Could you return the lines below exactly, from the first line up to and including the line that holds "purple trapezoid at"?
=== Section Start ===
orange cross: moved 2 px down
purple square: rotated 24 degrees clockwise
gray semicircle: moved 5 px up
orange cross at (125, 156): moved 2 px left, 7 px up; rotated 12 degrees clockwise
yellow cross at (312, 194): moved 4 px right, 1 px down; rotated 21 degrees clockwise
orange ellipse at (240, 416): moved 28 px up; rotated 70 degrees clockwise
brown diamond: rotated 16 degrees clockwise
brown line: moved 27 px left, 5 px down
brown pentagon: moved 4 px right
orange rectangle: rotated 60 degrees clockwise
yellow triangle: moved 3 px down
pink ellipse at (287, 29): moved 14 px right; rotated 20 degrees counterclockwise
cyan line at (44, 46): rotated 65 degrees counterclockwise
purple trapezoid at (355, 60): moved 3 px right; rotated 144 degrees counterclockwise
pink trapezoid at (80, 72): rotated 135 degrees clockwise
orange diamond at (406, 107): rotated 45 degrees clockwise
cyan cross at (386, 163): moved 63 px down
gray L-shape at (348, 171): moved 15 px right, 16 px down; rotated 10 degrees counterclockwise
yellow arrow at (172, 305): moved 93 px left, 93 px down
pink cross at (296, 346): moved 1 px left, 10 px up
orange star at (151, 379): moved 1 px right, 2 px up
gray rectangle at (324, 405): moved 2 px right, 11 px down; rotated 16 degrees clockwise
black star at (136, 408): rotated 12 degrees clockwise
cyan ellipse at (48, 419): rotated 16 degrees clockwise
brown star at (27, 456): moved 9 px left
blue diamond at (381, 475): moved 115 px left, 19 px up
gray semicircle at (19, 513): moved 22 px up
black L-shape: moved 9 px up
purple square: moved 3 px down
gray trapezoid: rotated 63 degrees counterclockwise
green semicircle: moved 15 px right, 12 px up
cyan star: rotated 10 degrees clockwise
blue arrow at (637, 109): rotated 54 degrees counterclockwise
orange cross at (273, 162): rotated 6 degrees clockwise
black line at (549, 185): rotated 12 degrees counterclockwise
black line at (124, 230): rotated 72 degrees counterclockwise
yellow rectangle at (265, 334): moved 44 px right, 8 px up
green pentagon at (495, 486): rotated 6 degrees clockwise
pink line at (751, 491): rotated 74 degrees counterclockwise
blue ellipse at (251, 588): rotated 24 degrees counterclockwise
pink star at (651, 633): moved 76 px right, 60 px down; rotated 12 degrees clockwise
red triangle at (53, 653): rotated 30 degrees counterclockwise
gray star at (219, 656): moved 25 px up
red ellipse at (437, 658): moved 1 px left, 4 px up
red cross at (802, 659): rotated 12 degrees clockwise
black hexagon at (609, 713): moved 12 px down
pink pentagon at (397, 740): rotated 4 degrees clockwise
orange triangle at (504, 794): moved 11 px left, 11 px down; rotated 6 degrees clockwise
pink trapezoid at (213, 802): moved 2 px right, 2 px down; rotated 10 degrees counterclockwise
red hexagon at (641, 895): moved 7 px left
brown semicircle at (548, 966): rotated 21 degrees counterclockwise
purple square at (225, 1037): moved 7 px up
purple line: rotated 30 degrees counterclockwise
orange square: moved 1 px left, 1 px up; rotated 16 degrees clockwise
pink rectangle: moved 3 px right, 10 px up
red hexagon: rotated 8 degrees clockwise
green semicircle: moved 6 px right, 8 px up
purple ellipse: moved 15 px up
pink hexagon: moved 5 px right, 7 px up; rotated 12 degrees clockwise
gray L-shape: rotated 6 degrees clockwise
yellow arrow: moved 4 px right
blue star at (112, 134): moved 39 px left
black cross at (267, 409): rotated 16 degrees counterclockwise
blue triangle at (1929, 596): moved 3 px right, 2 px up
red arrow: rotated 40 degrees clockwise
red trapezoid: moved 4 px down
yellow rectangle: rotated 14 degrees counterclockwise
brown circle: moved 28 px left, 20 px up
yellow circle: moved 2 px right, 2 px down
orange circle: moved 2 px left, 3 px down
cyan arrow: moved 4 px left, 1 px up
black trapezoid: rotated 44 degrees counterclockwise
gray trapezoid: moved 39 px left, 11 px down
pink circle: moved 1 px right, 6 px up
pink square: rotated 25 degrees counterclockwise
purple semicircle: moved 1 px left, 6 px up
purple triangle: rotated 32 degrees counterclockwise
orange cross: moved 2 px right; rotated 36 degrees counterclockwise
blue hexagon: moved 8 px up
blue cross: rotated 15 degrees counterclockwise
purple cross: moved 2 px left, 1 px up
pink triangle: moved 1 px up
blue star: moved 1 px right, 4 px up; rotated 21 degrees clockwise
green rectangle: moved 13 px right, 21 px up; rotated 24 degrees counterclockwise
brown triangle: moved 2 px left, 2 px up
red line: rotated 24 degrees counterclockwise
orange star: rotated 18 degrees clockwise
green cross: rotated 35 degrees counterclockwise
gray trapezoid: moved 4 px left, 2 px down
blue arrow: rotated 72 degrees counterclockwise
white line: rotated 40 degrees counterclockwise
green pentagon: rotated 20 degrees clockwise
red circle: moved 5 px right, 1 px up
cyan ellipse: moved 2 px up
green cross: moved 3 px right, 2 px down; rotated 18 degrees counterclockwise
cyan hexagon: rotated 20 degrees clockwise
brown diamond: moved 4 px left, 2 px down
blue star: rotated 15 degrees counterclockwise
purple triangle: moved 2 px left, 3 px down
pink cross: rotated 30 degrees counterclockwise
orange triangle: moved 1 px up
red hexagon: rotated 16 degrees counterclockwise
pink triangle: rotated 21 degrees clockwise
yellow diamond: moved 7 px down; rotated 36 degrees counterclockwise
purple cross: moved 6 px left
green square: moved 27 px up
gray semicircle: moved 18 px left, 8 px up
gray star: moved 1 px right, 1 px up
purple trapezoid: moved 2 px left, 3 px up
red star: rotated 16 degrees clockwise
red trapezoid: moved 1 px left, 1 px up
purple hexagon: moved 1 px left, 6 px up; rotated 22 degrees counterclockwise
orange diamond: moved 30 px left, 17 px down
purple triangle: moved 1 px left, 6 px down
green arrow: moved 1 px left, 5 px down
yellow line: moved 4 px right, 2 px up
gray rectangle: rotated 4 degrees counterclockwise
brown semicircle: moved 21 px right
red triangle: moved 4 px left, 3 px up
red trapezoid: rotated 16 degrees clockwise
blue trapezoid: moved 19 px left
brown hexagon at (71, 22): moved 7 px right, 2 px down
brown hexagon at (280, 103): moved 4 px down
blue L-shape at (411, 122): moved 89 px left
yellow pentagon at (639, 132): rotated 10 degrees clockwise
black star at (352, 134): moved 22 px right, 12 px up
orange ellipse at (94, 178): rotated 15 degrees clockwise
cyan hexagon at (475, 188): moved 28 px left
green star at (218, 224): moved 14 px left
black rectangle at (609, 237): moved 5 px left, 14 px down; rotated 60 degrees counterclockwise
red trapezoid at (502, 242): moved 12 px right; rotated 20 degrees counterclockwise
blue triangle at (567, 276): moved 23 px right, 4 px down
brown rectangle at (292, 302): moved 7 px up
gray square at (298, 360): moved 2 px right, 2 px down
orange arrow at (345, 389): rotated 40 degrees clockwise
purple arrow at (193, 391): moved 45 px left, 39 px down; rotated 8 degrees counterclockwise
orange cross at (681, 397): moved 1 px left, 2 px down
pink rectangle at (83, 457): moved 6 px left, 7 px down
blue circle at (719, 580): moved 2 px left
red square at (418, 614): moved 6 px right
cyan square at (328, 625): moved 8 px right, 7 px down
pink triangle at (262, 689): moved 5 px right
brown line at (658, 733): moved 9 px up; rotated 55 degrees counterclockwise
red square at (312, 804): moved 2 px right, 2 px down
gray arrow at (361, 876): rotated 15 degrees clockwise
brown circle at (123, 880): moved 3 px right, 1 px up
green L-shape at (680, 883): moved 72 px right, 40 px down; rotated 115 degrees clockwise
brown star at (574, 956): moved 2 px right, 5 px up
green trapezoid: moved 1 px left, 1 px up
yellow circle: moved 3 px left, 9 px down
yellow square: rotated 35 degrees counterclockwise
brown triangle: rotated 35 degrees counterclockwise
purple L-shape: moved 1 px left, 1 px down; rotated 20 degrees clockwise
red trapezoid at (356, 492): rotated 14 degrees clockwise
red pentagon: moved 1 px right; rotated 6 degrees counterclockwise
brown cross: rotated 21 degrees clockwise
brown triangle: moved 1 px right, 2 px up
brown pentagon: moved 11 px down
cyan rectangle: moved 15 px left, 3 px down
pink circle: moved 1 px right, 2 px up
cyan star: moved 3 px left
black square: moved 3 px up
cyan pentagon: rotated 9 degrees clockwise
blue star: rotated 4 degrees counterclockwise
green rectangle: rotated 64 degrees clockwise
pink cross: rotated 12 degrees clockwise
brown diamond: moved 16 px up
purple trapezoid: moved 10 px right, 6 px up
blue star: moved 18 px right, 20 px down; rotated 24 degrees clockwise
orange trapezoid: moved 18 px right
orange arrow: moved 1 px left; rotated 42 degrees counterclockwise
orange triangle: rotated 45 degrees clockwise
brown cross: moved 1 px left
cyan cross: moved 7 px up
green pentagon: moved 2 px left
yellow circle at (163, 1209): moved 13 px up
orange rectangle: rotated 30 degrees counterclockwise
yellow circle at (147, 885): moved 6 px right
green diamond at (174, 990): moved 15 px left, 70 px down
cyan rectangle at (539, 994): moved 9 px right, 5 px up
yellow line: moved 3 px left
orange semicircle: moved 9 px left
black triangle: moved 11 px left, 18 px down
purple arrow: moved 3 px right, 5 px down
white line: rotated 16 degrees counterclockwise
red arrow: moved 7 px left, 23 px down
=== Section End ===
ANSWER BOX:
orange cross: moved 2 px down
purple square: rotated 24 degrees clockwise
gray semicircle: moved 5 px up
orange cross at (125, 156): moved 2 px left, 7 px up; rotated 12 degrees clockwise
yellow cross at (312, 194): moved 4 px right, 1 px down; rotated 21 degrees clockwise
orange ellipse at (240, 416): moved 28 px up; rotated 70 degrees clockwise
brown diamond: rotated 16 degrees clockwise
brown line: moved 27 px left, 5 px down
brown pentagon: moved 4 px right
orange rectangle: rotated 60 degrees clockwise
yellow triangle: moved 3 px down
pink ellipse at (287, 29): moved 14 px right; rotated 20 degrees counterclockwise
cyan line at (44, 46): rotated 65 degrees counterclockwise
purple trapezoid at (355, 60): moved 3 px right; rotated 144 degrees counterclockwise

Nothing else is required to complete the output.